_WORK INSTRUCTION_
Your result should be the lines holding the word "DGND", copied from the entries below.

Revision tracking records
========

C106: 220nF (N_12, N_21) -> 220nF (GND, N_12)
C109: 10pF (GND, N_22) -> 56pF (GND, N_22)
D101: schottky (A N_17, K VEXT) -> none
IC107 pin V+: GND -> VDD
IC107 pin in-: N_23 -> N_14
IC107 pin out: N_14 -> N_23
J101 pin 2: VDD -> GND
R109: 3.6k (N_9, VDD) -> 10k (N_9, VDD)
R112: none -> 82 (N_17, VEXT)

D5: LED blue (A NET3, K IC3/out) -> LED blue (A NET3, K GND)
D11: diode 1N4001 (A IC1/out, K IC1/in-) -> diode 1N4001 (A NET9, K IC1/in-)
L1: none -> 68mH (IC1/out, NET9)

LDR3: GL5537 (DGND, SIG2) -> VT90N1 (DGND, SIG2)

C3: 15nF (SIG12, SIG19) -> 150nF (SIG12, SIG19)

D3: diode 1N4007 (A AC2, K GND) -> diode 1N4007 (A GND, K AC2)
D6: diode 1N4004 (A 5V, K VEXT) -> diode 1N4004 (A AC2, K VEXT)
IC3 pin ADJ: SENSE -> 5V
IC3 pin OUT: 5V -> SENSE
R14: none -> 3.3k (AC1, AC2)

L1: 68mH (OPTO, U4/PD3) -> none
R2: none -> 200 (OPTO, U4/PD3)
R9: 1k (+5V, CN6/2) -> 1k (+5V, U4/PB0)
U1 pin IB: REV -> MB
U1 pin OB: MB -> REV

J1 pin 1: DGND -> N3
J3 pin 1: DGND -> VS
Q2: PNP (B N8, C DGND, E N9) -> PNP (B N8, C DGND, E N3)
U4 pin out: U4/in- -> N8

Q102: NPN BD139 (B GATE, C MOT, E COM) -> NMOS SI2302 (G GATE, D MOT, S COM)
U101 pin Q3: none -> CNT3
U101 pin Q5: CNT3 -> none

========

_RESPONSE AREA_
LDR3: GL5537 (DGND, SIG2) -> VT90N1 (DGND, SIG2)
J1 pin 1: DGND -> N3
J3 pin 1: DGND -> VS
Q2: PNP (B N8, C DGND, E N9) -> PNP (B N8, C DGND, E N3)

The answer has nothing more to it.